Before-and-after change records

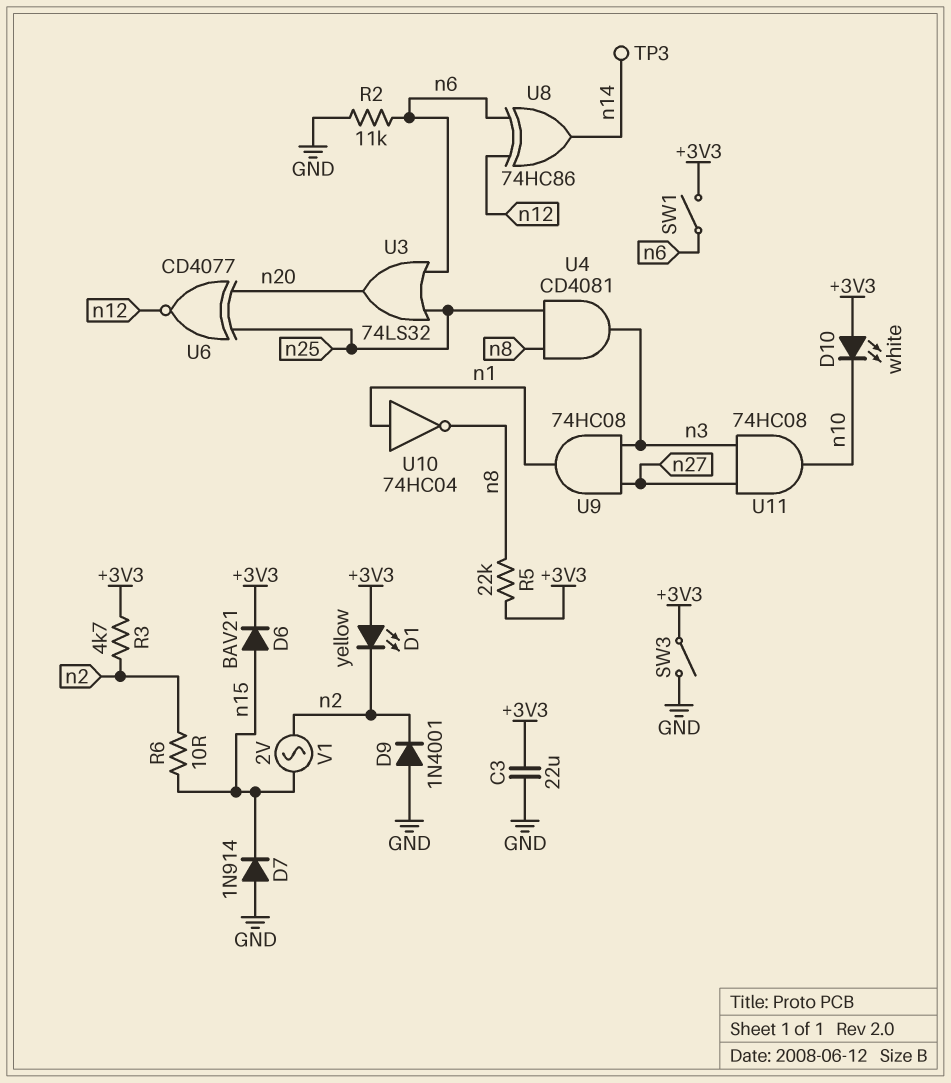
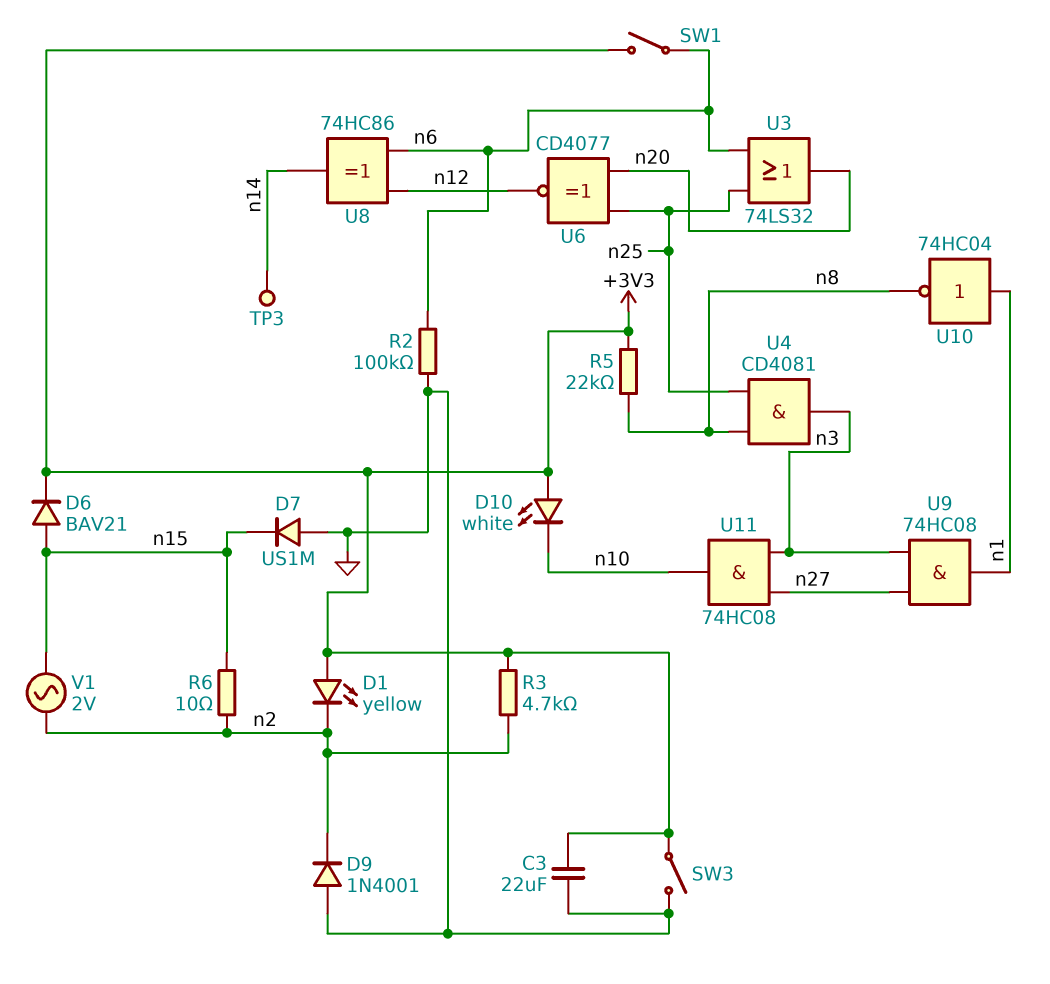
D7: diode 1N914 (A GND, K n15) -> diode US1M (A GND, K n15)
R2: 11k (GND, n6) -> 100k (GND, n6)

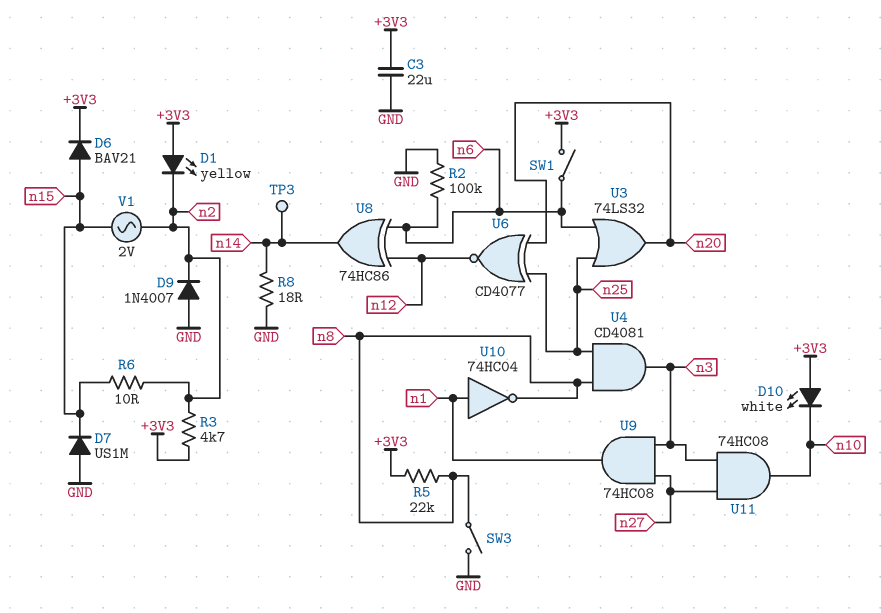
D9: diode 1N4001 (A GND, K n2) -> diode 1N4007 (A GND, K n2)
R8: none -> 18 (GND, n14)
SW3: switch (+3V3, GND) -> switch (GND, n8)

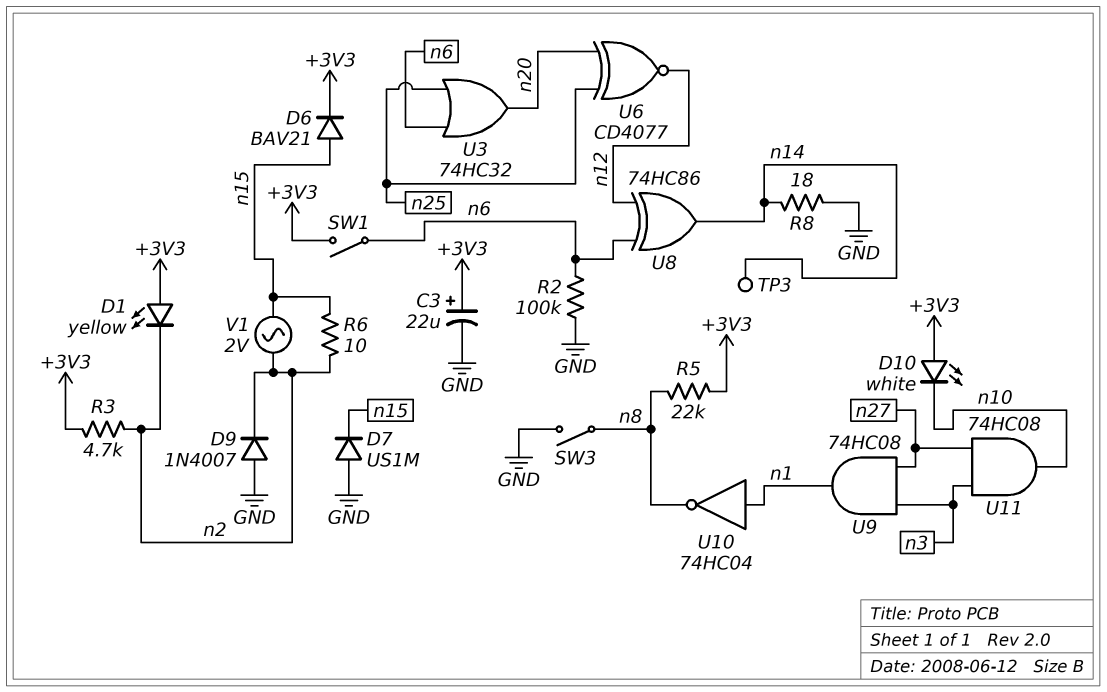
C3: 22uF (+3V3, GND) -> 22uF (plus +3V3, minus GND)
U3: OR 74LS32 (in n6, in n25, out n20) -> OR 74HC32 (in n6, in n25, out n20)
U4: AND CD4081 (in n8, in n25, out n3) -> none

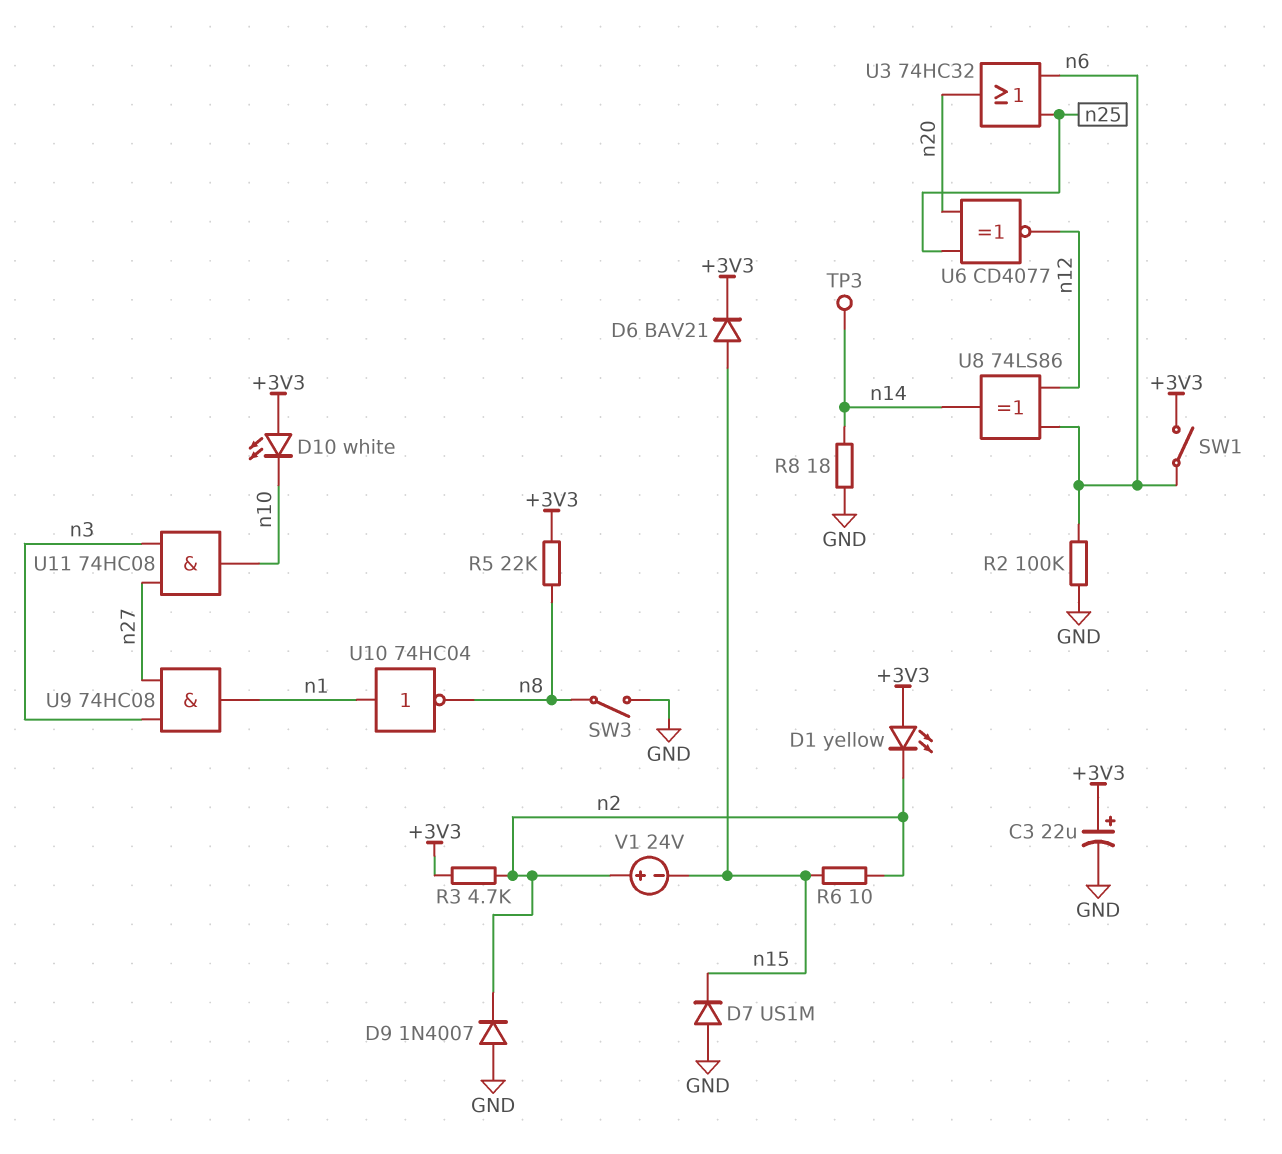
U8: XOR 74HC86 (in n6, in n12, out n14) -> XOR 74LS86 (in n6, in n12, out n14)
V1: AC 2V (n2, n15) -> 24V (plus n2, minus n15)

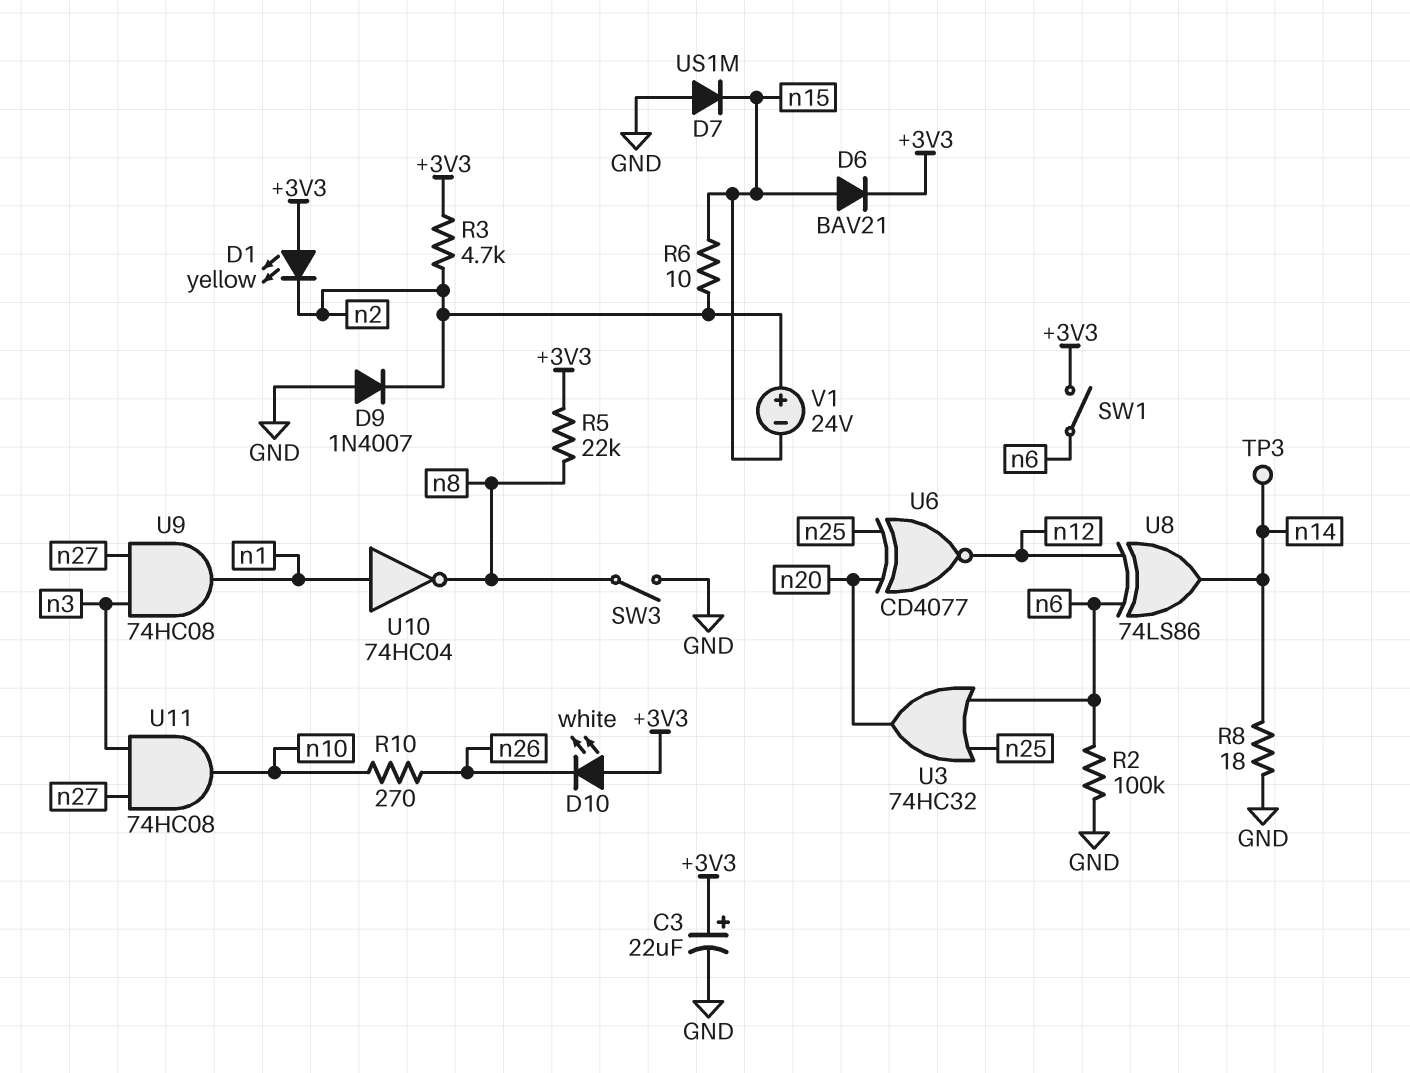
D10: LED white (A +3V3, K n10) -> LED white (A +3V3, K n26)
R10: none -> 270 (n10, n26)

**Problem:** Nothing but the lines from the one holding "C3: 22uF (+3V3, GND)" through the last line of the entries should be written out, exactly and inclusively, minus the pictures.

**Written solution:**
C3: 22uF (+3V3, GND) -> 22uF (plus +3V3, minus GND)
U3: OR 74LS32 (in n6, in n25, out n20) -> OR 74HC32 (in n6, in n25, out n20)
U4: AND CD4081 (in n8, in n25, out n3) -> none

U8: XOR 74HC86 (in n6, in n12, out n14) -> XOR 74LS86 (in n6, in n12, out n14)
V1: AC 2V (n2, n15) -> 24V (plus n2, minus n15)

D10: LED white (A +3V3, K n10) -> LED white (A +3V3, K n26)
R10: none -> 270 (n10, n26)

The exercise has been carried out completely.